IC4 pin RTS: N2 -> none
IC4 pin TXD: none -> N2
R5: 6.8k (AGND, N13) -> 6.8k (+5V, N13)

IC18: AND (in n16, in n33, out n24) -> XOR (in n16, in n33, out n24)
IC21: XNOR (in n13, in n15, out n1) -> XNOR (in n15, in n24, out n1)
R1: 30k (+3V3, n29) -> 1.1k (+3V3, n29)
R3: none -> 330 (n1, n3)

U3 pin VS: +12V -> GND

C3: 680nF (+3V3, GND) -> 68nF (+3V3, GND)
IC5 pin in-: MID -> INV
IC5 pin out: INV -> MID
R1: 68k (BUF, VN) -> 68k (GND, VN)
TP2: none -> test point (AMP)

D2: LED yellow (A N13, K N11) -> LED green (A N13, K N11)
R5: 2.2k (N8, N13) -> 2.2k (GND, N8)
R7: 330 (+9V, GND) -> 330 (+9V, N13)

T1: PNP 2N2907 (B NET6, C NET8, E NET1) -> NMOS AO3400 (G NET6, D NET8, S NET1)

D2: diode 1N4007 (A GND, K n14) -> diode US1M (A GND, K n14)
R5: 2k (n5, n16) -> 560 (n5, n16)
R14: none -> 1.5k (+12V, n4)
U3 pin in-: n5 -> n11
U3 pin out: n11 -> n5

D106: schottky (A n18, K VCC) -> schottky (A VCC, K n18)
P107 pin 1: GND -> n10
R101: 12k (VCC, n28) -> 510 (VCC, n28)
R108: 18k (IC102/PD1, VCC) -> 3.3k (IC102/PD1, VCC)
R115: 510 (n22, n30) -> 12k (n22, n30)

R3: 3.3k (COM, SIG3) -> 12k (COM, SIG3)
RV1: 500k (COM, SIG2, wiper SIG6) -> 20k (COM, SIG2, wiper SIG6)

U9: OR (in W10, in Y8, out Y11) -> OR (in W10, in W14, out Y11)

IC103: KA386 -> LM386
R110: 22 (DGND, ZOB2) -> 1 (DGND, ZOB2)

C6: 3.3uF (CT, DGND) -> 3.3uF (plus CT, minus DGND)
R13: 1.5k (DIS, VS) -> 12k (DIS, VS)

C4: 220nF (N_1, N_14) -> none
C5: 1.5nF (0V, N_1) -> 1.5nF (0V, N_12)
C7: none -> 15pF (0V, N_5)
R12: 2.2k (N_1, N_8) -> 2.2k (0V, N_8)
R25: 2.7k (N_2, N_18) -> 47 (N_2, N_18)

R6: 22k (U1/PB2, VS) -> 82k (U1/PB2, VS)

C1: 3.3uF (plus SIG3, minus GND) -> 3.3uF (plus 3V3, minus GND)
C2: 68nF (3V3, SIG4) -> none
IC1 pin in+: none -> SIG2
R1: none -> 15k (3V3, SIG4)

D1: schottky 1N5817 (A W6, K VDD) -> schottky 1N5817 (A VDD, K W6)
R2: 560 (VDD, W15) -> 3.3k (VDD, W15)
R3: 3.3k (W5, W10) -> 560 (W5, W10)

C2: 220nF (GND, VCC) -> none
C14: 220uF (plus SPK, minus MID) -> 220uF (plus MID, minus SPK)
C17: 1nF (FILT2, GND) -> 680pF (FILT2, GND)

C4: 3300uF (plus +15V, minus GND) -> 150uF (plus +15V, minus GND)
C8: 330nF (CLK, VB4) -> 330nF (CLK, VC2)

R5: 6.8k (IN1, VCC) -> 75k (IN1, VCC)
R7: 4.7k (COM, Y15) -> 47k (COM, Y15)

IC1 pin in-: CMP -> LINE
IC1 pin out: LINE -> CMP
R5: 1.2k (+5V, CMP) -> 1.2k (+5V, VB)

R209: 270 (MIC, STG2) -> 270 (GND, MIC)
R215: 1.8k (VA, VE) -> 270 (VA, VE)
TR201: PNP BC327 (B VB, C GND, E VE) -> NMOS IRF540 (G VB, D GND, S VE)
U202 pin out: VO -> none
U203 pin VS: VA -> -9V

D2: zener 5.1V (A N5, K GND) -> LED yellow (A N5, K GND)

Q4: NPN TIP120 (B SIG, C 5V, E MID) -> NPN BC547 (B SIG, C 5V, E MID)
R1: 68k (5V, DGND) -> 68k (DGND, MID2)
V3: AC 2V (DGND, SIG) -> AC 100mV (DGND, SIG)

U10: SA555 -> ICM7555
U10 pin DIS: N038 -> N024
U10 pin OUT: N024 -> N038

*WHAT THIS TASK INVOLVES:*
What is needed here is every record above, repeated exactly.

*OUTPUT FOR THIS TASK:*
IC4 pin RTS: N2 -> none
IC4 pin TXD: none -> N2
R5: 6.8k (AGND, N13) -> 6.8k (+5V, N13)

IC18: AND (in n16, in n33, out n24) -> XOR (in n16, in n33, out n24)
IC21: XNOR (in n13, in n15, out n1) -> XNOR (in n15, in n24, out n1)
R1: 30k (+3V3, n29) -> 1.1k (+3V3, n29)
R3: none -> 330 (n1, n3)

U3 pin VS: +12V -> GND

C3: 680nF (+3V3, GND) -> 68nF (+3V3, GND)
IC5 pin in-: MID -> INV
IC5 pin out: INV -> MID
R1: 68k (BUF, VN) -> 68k (GND, VN)
TP2: none -> test point (AMP)

D2: LED yellow (A N13, K N11) -> LED green (A N13, K N11)
R5: 2.2k (N8, N13) -> 2.2k (GND, N8)
R7: 330 (+9V, GND) -> 330 (+9V, N13)

T1: PNP 2N2907 (B NET6, C NET8, E NET1) -> NMOS AO3400 (G NET6, D NET8, S NET1)

D2: diode 1N4007 (A GND, K n14) -> diode US1M (A GND, K n14)
R5: 2k (n5, n16) -> 560 (n5, n16)
R14: none -> 1.5k (+12V, n4)
U3 pin in-: n5 -> n11
U3 pin out: n11 -> n5

D106: schottky (A n18, K VCC) -> schottky (A VCC, K n18)
P107 pin 1: GND -> n10
R101: 12k (VCC, n28) -> 510 (VCC, n28)
R108: 18k (IC102/PD1, VCC) -> 3.3k (IC102/PD1, VCC)
R115: 510 (n22, n30) -> 12k (n22, n30)

R3: 3.3k (COM, SIG3) -> 12k (COM, SIG3)
RV1: 500k (COM, SIG2, wiper SIG6) -> 20k (COM, SIG2, wiper SIG6)

U9: OR (in W10, in Y8, out Y11) -> OR (in W10, in W14, out Y11)

IC103: KA386 -> LM386
R110: 22 (DGND, ZOB2) -> 1 (DGND, ZOB2)

C6: 3.3uF (CT, DGND) -> 3.3uF (plus CT, minus DGND)
R13: 1.5k (DIS, VS) -> 12k (DIS, VS)

C4: 220nF (N_1, N_14) -> none
C5: 1.5nF (0V, N_1) -> 1.5nF (0V, N_12)
C7: none -> 15pF (0V, N_5)
R12: 2.2k (N_1, N_8) -> 2.2k (0V, N_8)
R25: 2.7k (N_2, N_18) -> 47 (N_2, N_18)

R6: 22k (U1/PB2, VS) -> 82k (U1/PB2, VS)

C1: 3.3uF (plus SIG3, minus GND) -> 3.3uF (plus 3V3, minus GND)
C2: 68nF (3V3, SIG4) -> none
IC1 pin in+: none -> SIG2
R1: none -> 15k (3V3, SIG4)

D1: schottky 1N5817 (A W6, K VDD) -> schottky 1N5817 (A VDD, K W6)
R2: 560 (VDD, W15) -> 3.3k (VDD, W15)
R3: 3.3k (W5, W10) -> 560 (W5, W10)

C2: 220nF (GND, VCC) -> none
C14: 220uF (plus SPK, minus MID) -> 220uF (plus MID, minus SPK)
C17: 1nF (FILT2, GND) -> 680pF (FILT2, GND)

C4: 3300uF (plus +15V, minus GND) -> 150uF (plus +15V, minus GND)
C8: 330nF (CLK, VB4) -> 330nF (CLK, VC2)

R5: 6.8k (IN1, VCC) -> 75k (IN1, VCC)
R7: 4.7k (COM, Y15) -> 47k (COM, Y15)

IC1 pin in-: CMP -> LINE
IC1 pin out: LINE -> CMP
R5: 1.2k (+5V, CMP) -> 1.2k (+5V, VB)

R209: 270 (MIC, STG2) -> 270 (GND, MIC)
R215: 1.8k (VA, VE) -> 270 (VA, VE)
TR201: PNP BC327 (B VB, C GND, E VE) -> NMOS IRF540 (G VB, D GND, S VE)
U202 pin out: VO -> none
U203 pin VS: VA -> -9V

D2: zener 5.1V (A N5, K GND) -> LED yellow (A N5, K GND)

Q4: NPN TIP120 (B SIG, C 5V, E MID) -> NPN BC547 (B SIG, C 5V, E MID)
R1: 68k (5V, DGND) -> 68k (DGND, MID2)
V3: AC 2V (DGND, SIG) -> AC 100mV (DGND, SIG)

U10: SA555 -> ICM7555
U10 pin DIS: N038 -> N024
U10 pin OUT: N024 -> N038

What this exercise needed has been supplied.